=== Exercise data ===
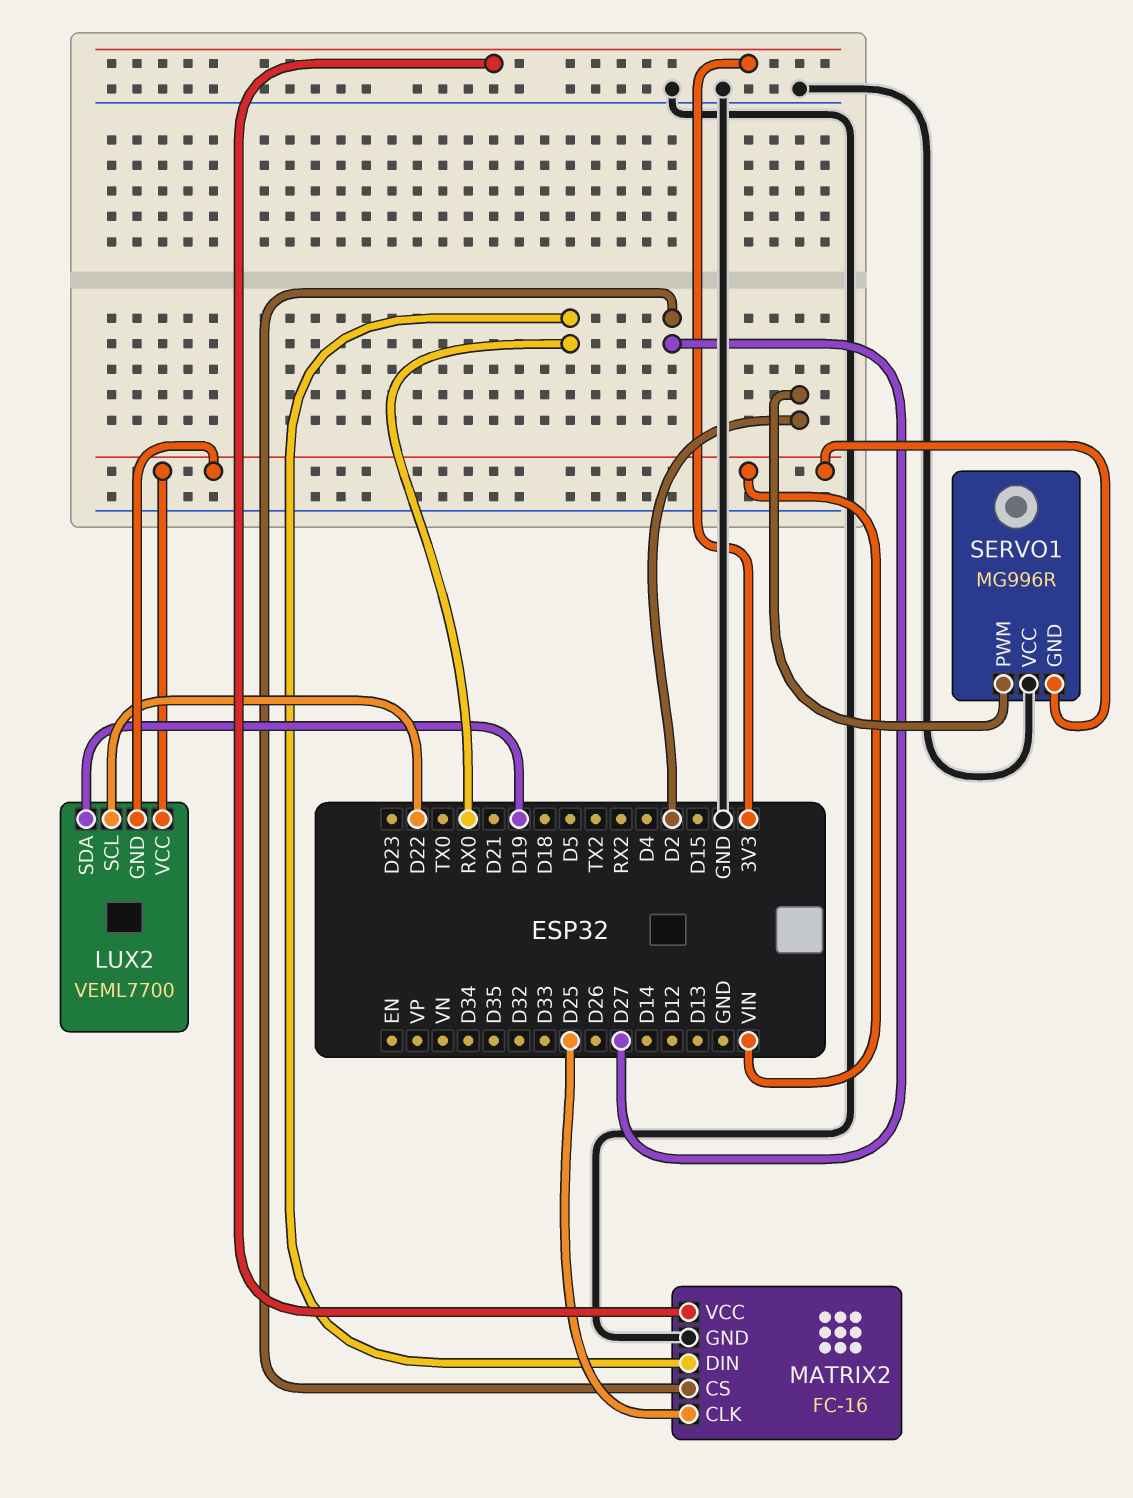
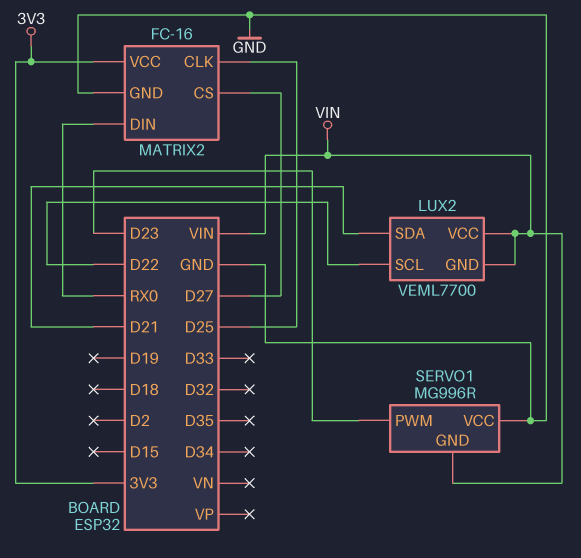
LUX2 pin SDA: D19 -> D21
SERVO1 pin PWM: D2 -> D23

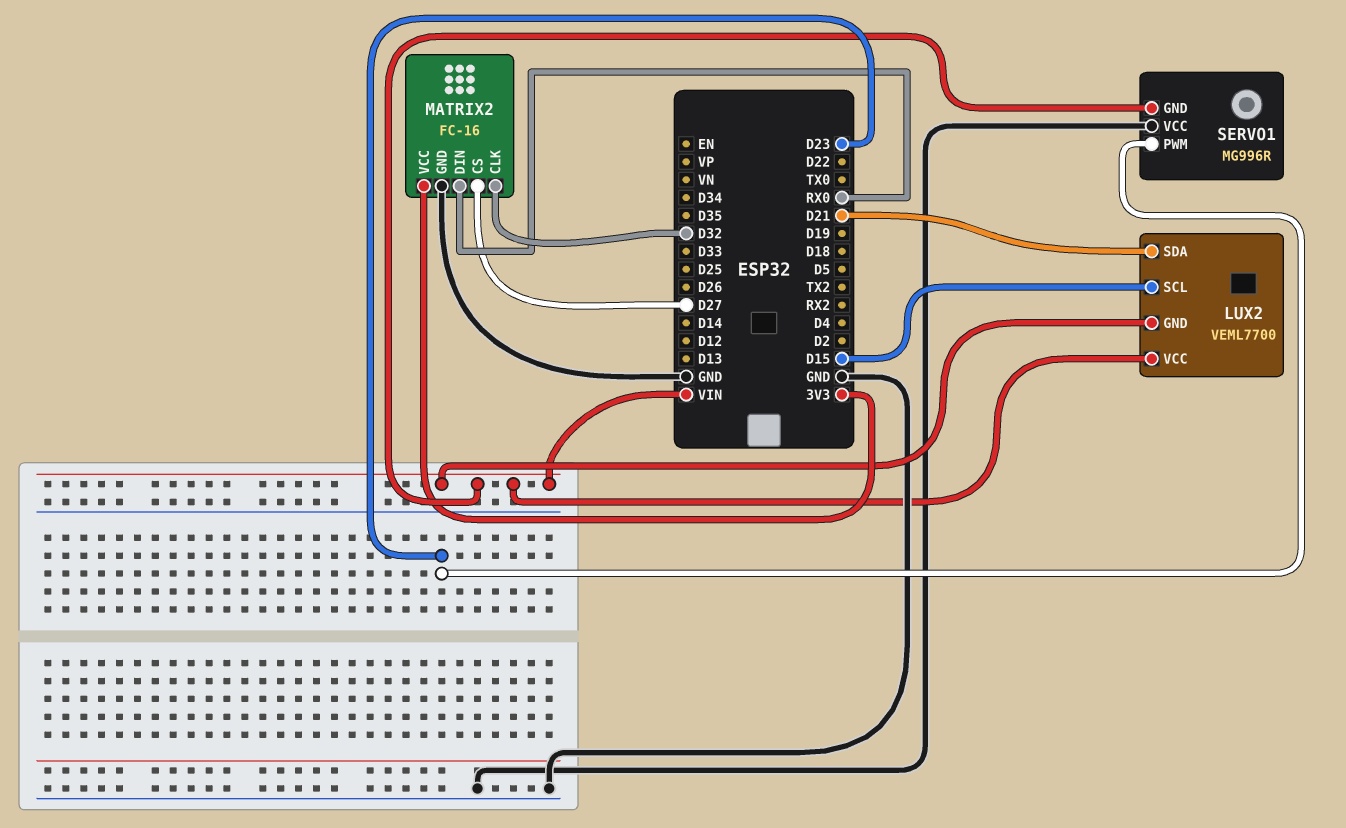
LUX2 pin SCL: D22 -> D15
MATRIX2 pin CLK: D25 -> D32

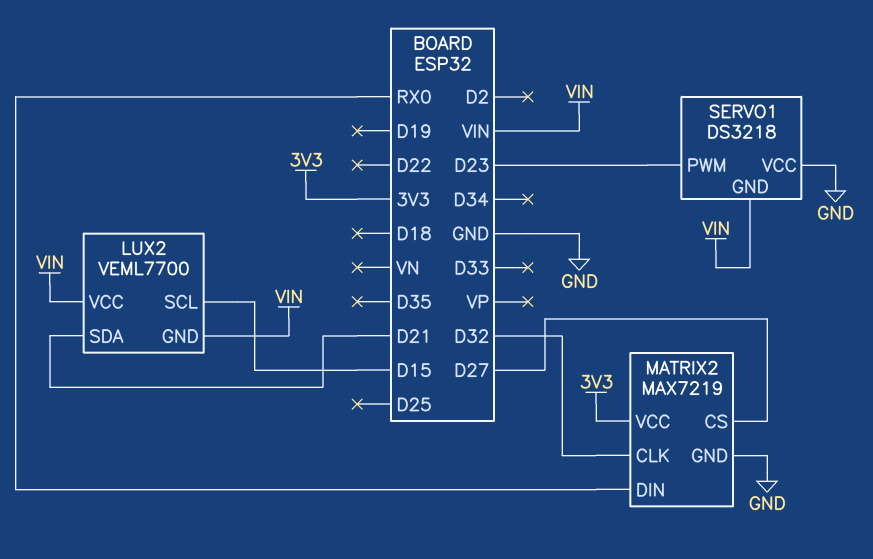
MATRIX2: FC-16 -> MAX7219
SERVO1: MG996R -> DS3218

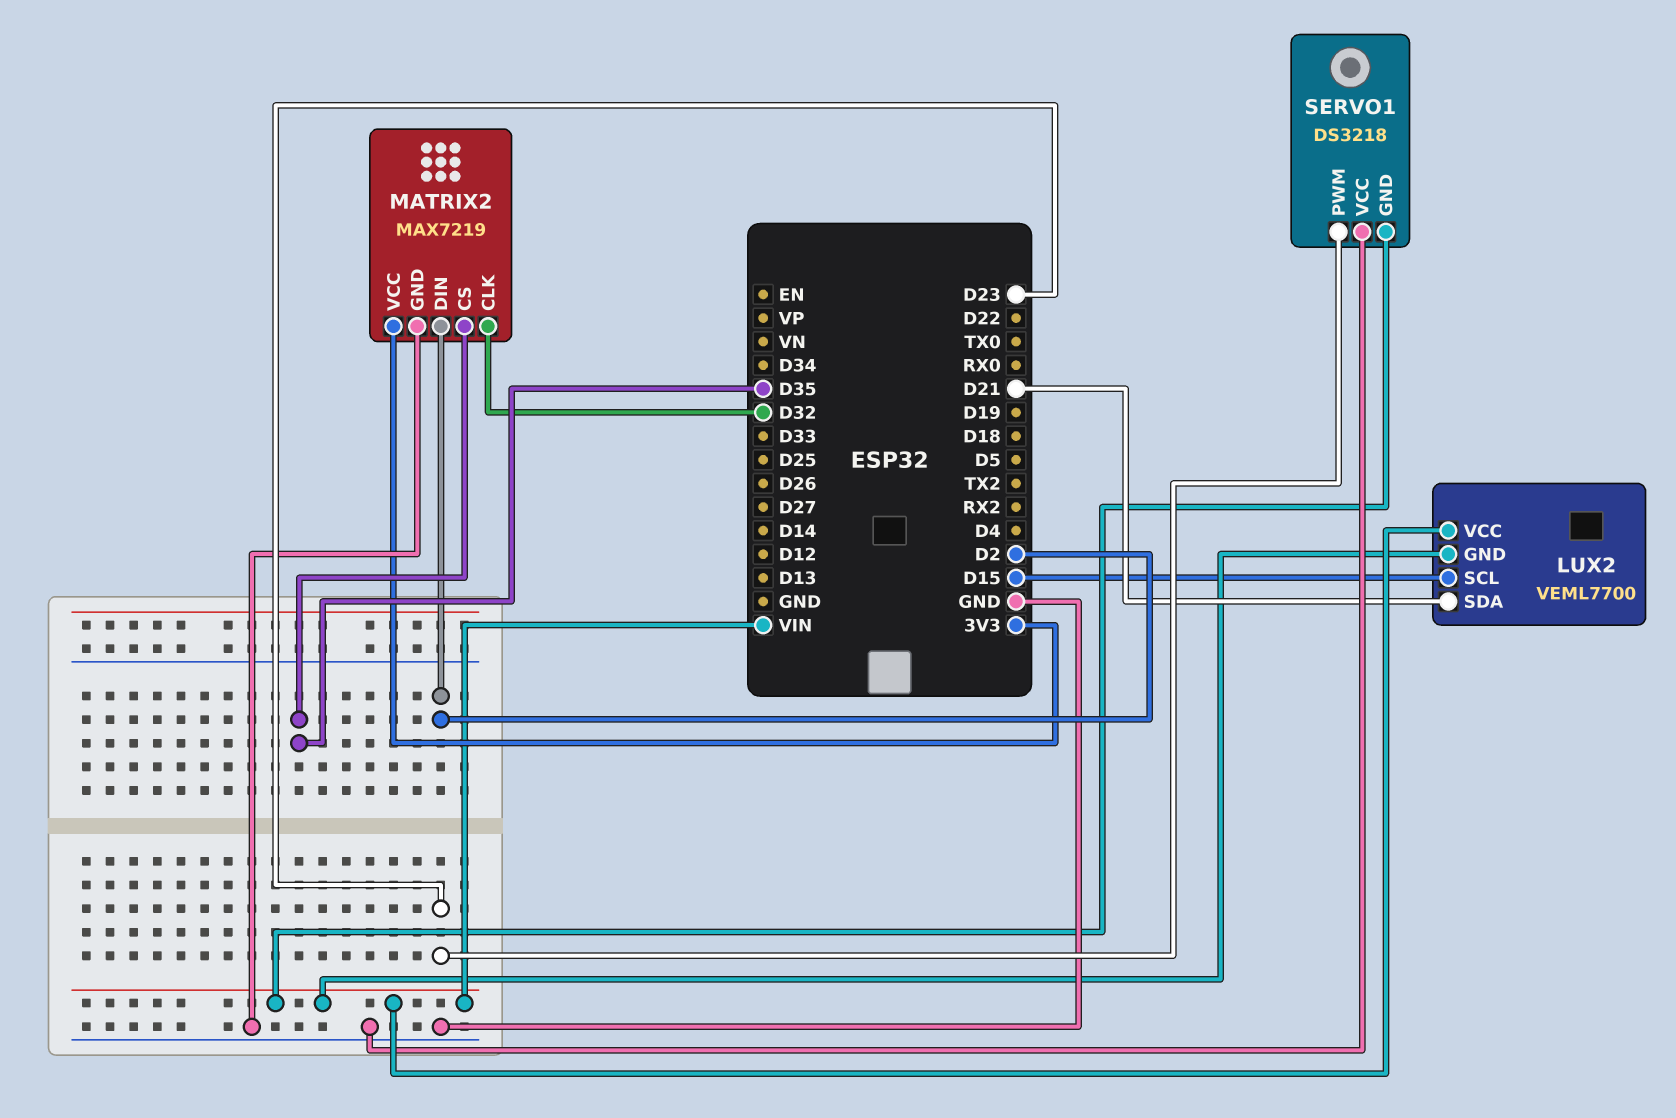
MATRIX2 pin CS: D27 -> D35
MATRIX2 pin DIN: RX0 -> D2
===
◆ **What is being asked**:
The entries are to be transcribed in full. Their pictures are not.

◆ **Result below**:
LUX2 pin SDA: D19 -> D21
SERVO1 pin PWM: D2 -> D23

LUX2 pin SCL: D22 -> D15
MATRIX2 pin CLK: D25 -> D32

MATRIX2: FC-16 -> MAX7219
SERVO1: MG996R -> DS3218

MATRIX2 pin CS: D27 -> D35
MATRIX2 pin DIN: RX0 -> D2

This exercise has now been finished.